Copy each line below in which the string "brick" appears.

==========

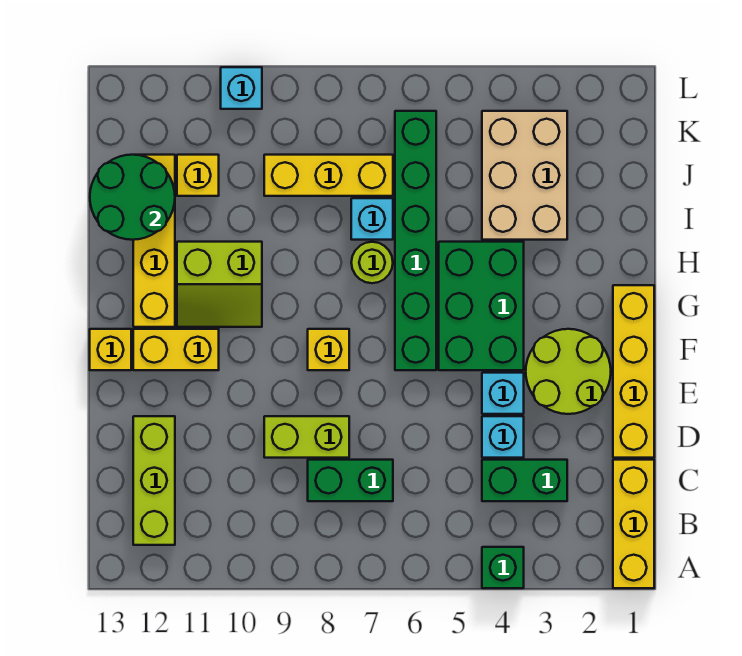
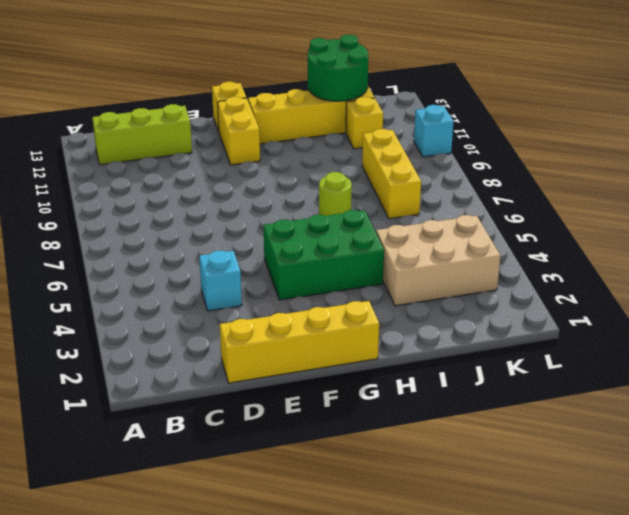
none -> yellow brick A1:C1 level 1
none -> green brick A4 level 1
none -> green brick C3:C4 level 1

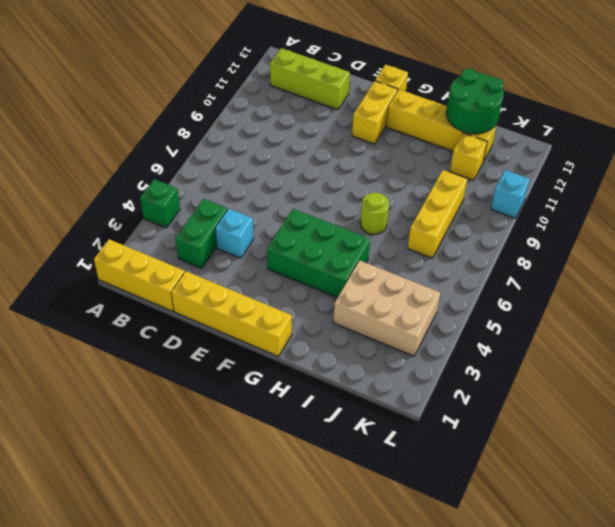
none -> green brick C7:C8 level 1
none -> lime brick D8:D9 level 1
none -> lime round brick E2:F3 level 1

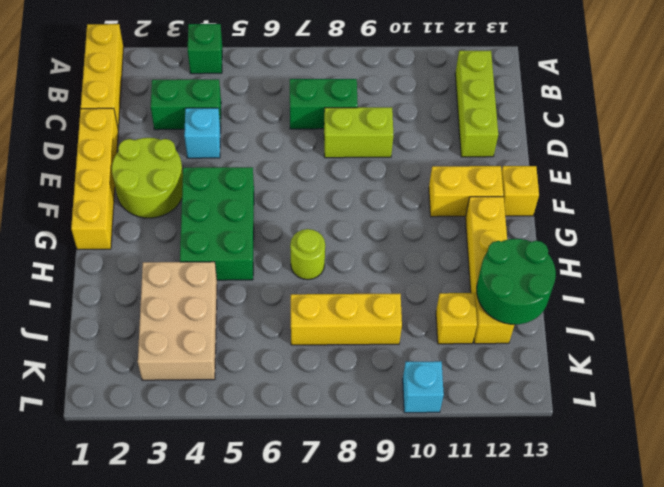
none -> cyan brick E4 level 1
none -> green brick F6:K6 level 1
none -> yellow brick F8 level 1

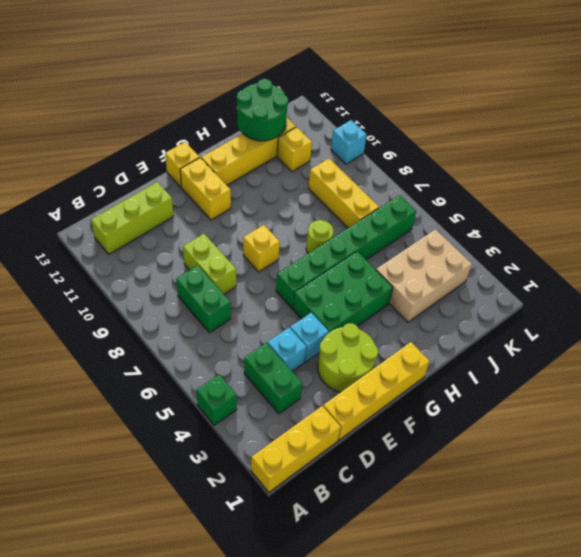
none -> lime slope G10:H11 level 1 top H
none -> cyan brick I7 level 1

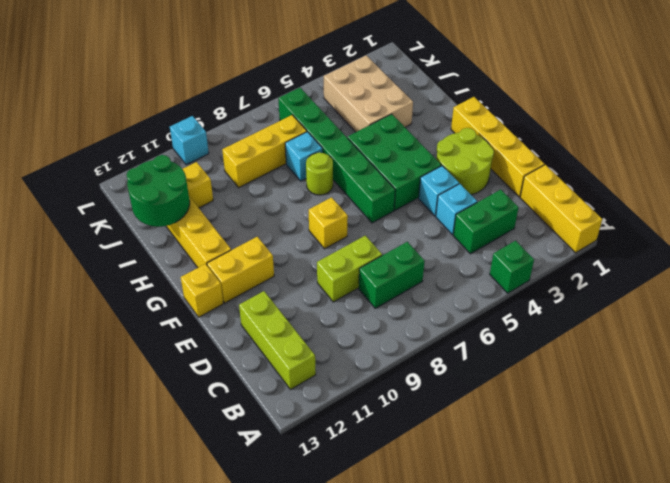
none -> lime slope G10:H11 level 1 top H

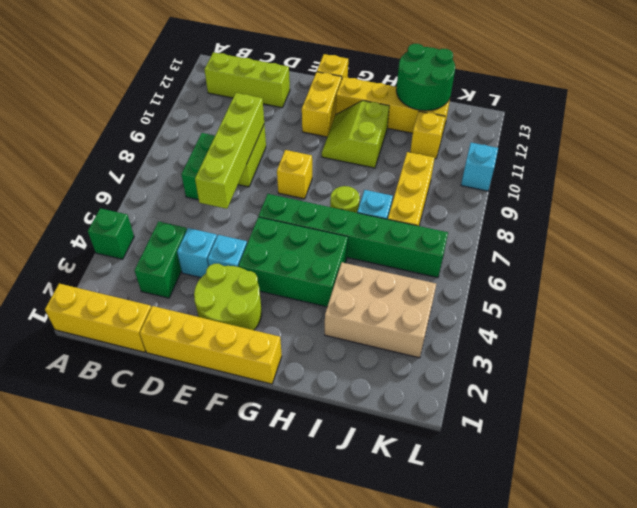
lime brick D6:D9 level 2 -> none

==========

### Final answer
none -> yellow brick A1:C1 level 1
none -> green brick A4 level 1
none -> green brick C3:C4 level 1
none -> green brick C7:C8 level 1
none -> lime brick D8:D9 level 1
none -> lime round brick E2:F3 level 1
none -> cyan brick E4 level 1
none -> green brick F6:K6 level 1
none -> yellow brick F8 level 1
none -> cyan brick I7 level 1
lime brick D6:D9 level 2 -> none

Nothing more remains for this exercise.